**Task prompt:** When the line with "change=insert; new=red award" appears below, start repeating lines exactly, and keep going through the line with "camera_right=-15 camera_up=-10"; add nothing outside that span.

[Before-and-after object listings]

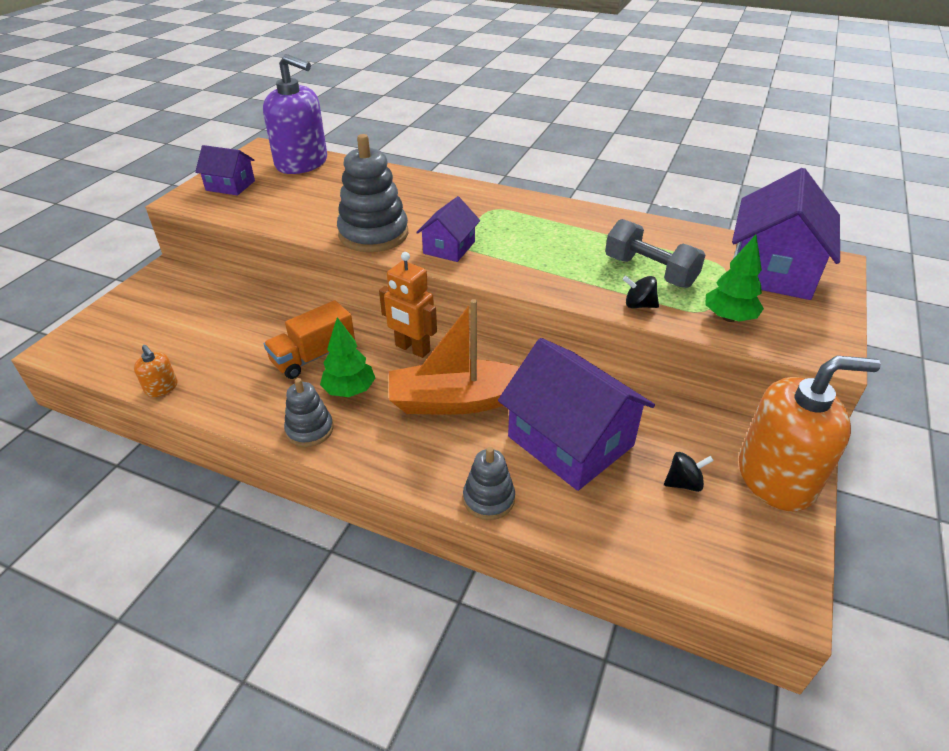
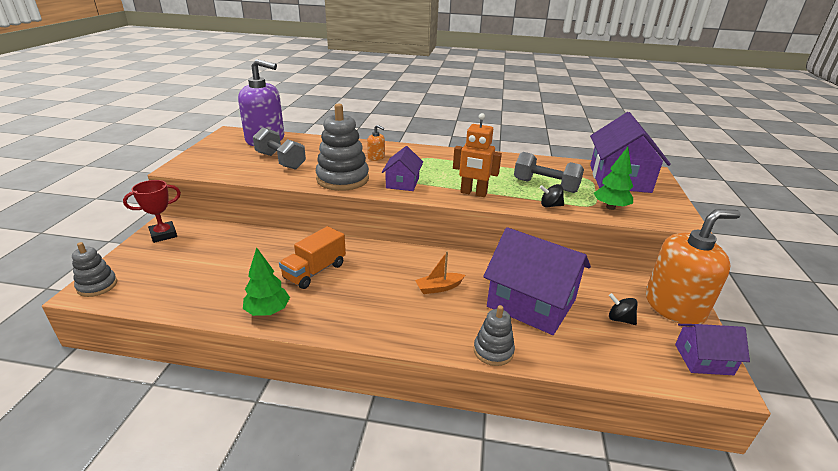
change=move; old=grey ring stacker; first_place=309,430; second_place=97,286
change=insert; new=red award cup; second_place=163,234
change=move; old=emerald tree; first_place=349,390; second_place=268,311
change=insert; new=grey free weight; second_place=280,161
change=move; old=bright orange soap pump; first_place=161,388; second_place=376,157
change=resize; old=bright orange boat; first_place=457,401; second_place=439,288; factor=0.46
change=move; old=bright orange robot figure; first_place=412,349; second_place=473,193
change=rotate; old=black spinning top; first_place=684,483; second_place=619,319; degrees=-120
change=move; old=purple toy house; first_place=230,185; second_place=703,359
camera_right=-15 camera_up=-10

--

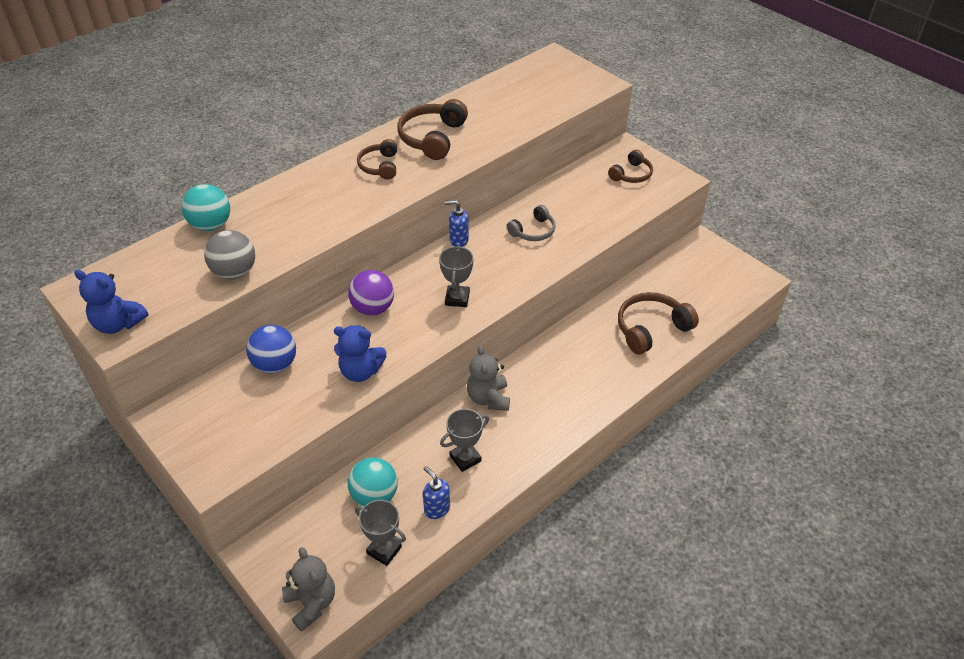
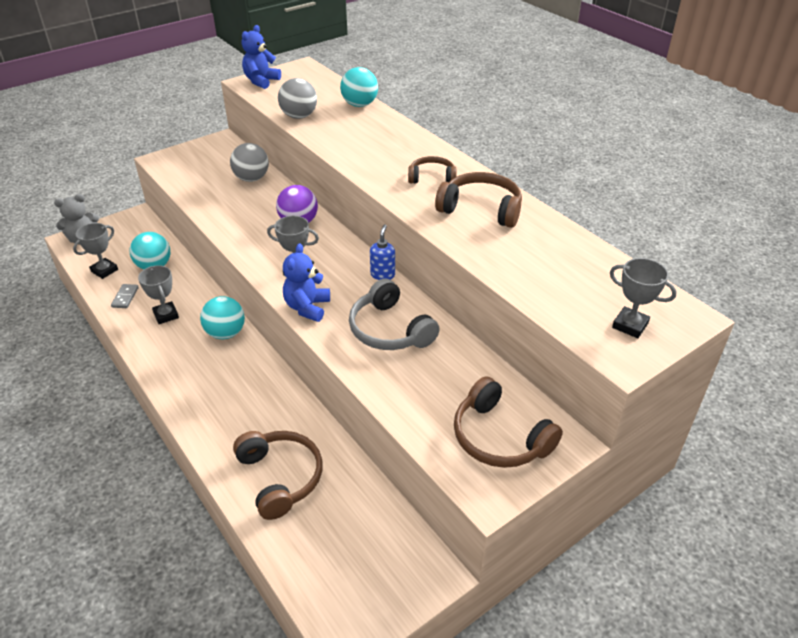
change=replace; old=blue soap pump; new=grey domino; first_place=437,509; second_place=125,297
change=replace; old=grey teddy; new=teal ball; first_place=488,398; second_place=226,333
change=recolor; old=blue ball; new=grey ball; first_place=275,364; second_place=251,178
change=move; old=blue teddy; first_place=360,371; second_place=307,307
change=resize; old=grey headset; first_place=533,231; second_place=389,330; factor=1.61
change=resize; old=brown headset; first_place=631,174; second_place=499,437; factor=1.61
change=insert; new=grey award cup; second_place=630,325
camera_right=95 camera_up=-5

* * *

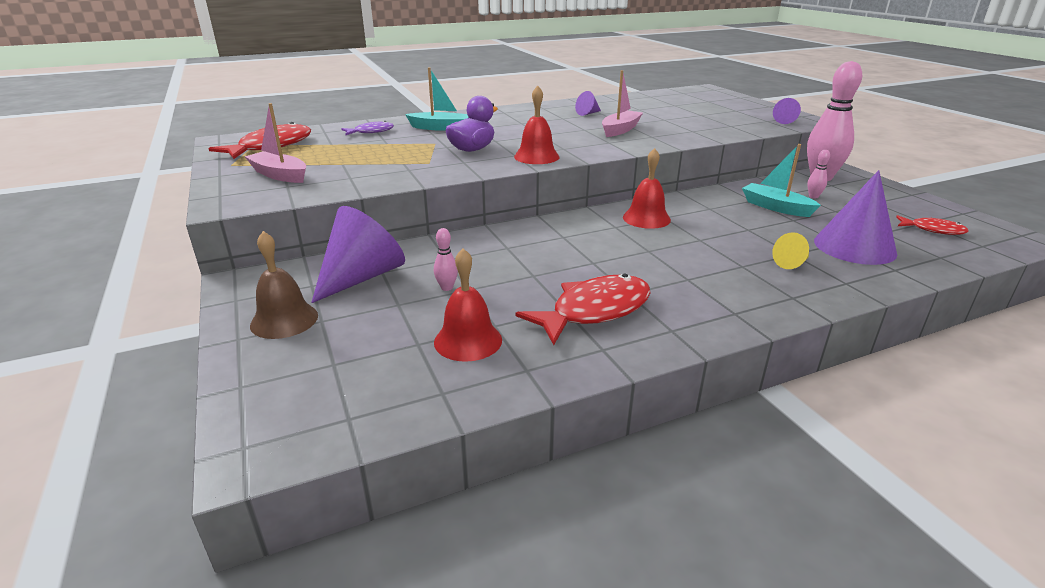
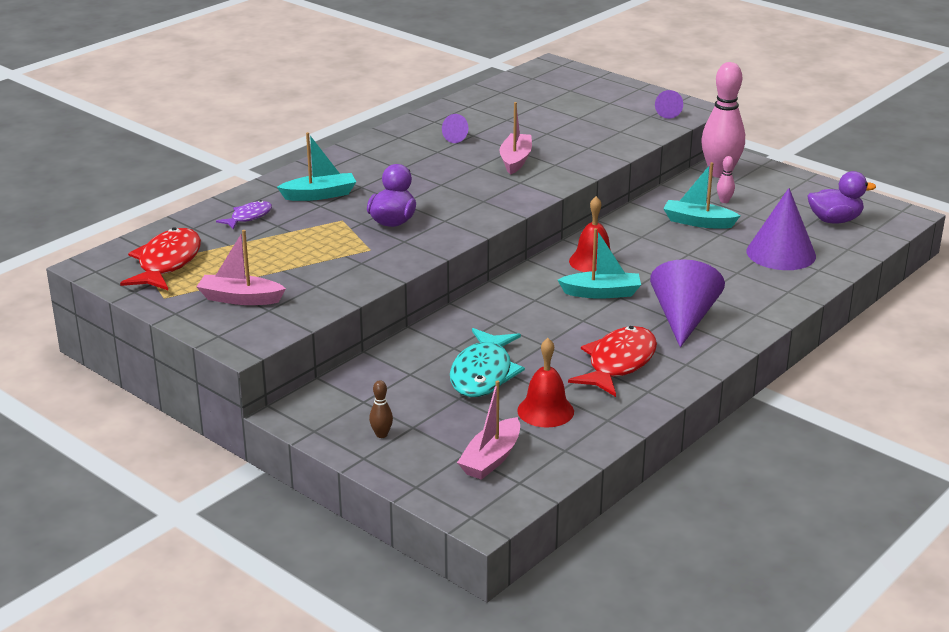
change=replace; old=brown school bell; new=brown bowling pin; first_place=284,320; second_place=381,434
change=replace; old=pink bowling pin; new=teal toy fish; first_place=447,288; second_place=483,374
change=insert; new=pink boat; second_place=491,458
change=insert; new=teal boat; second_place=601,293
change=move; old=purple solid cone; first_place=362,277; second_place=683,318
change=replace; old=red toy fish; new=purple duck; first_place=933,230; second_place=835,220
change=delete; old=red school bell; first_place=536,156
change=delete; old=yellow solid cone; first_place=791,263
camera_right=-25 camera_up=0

**Written response:**
change=insert; new=red award cup; second_place=163,234
change=move; old=emerald tree; first_place=349,390; second_place=268,311
change=insert; new=grey free weight; second_place=280,161
change=move; old=bright orange soap pump; first_place=161,388; second_place=376,157
change=resize; old=bright orange boat; first_place=457,401; second_place=439,288; factor=0.46
change=move; old=bright orange robot figure; first_place=412,349; second_place=473,193
change=rotate; old=black spinning top; first_place=684,483; second_place=619,319; degrees=-120
change=move; old=purple toy house; first_place=230,185; second_place=703,359
camera_right=-15 camera_up=-10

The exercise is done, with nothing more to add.